• Exercise directions: Leave out each picture. Repeat everything else in the records exactly.

• Material provided:

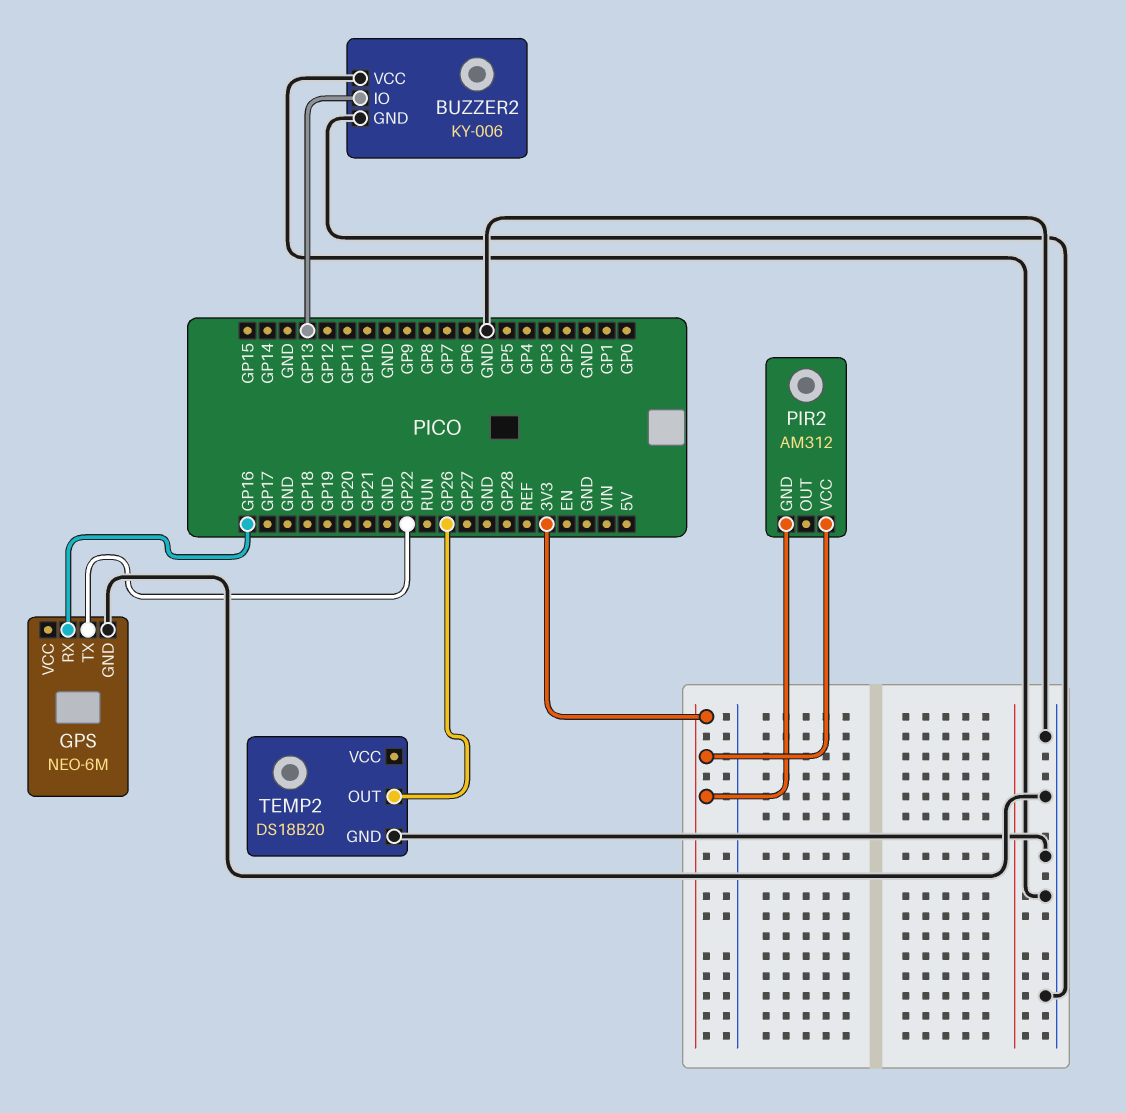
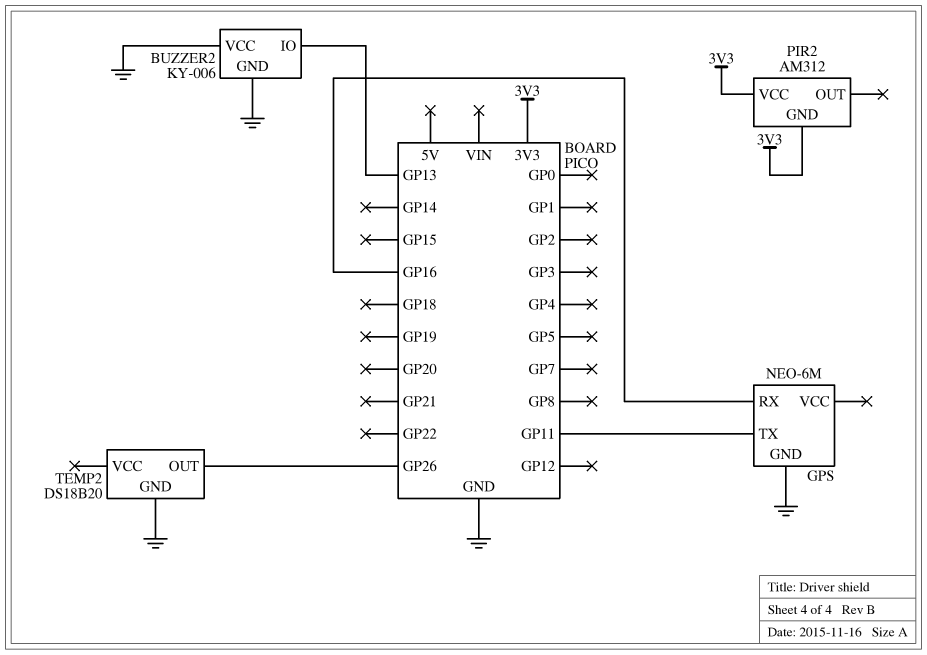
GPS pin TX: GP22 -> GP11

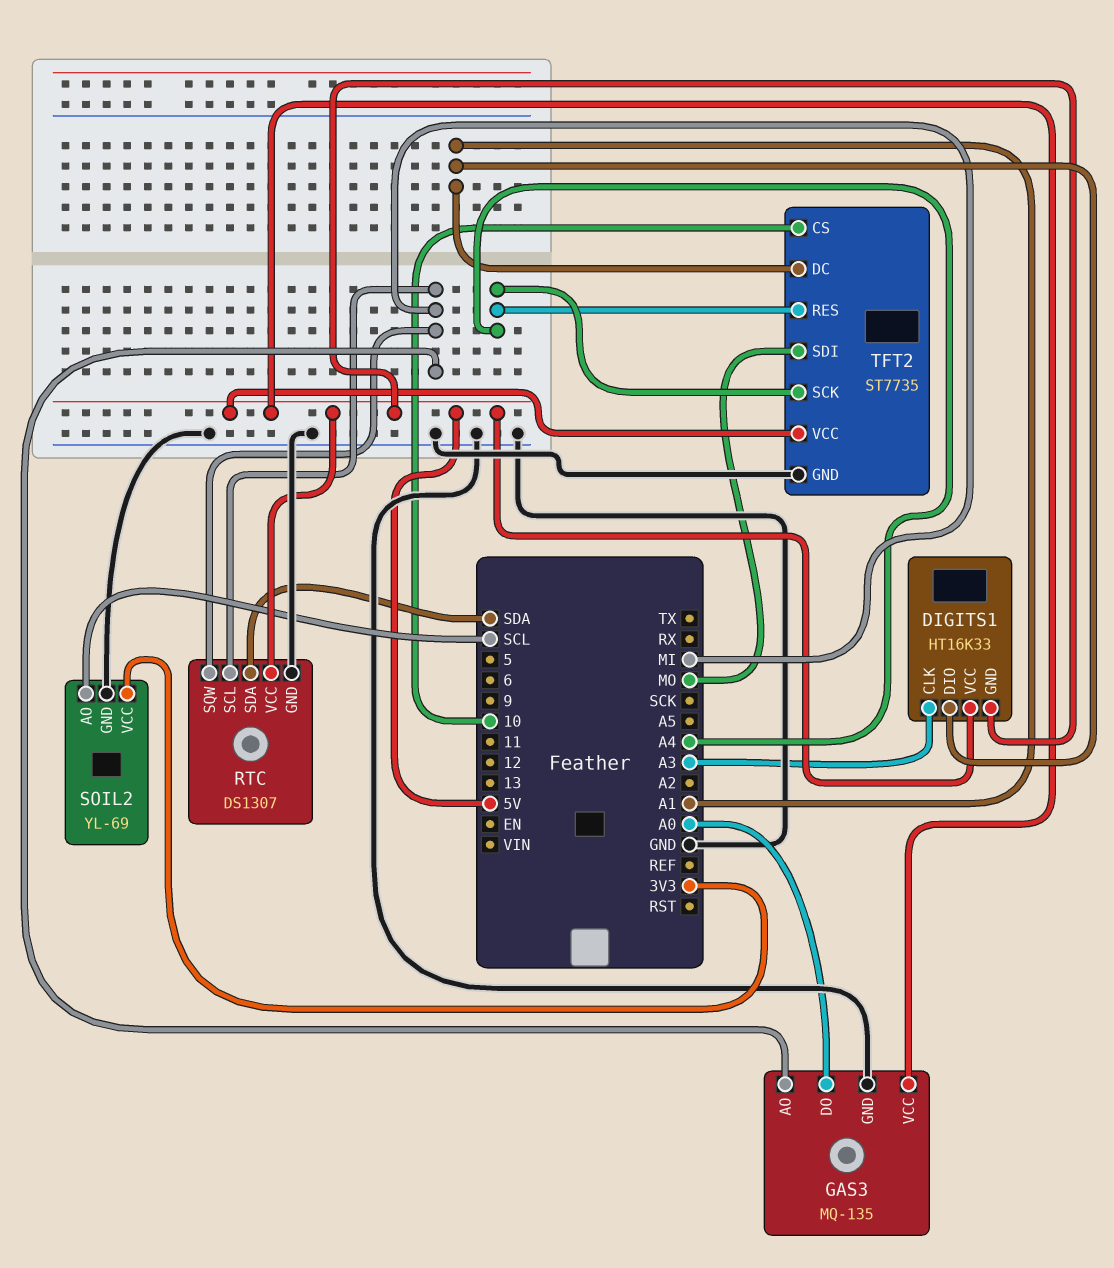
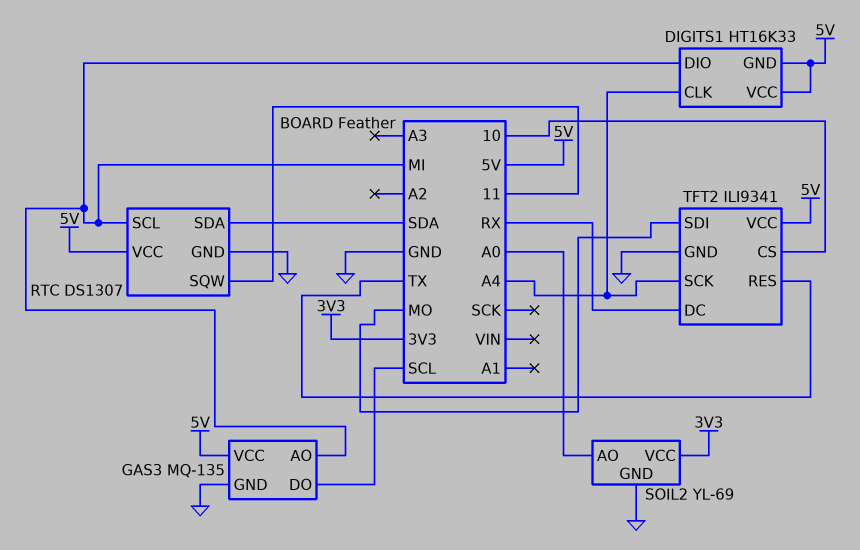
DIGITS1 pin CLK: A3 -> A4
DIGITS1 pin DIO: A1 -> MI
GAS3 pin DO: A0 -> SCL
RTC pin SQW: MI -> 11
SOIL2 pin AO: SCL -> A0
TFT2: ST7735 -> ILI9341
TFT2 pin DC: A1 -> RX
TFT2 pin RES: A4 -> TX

• Answer below:
GPS pin TX: GP22 -> GP11

DIGITS1 pin CLK: A3 -> A4
DIGITS1 pin DIO: A1 -> MI
GAS3 pin DO: A0 -> SCL
RTC pin SQW: MI -> 11
SOIL2 pin AO: SCL -> A0
TFT2: ST7735 -> ILI9341
TFT2 pin DC: A1 -> RX
TFT2 pin RES: A4 -> TX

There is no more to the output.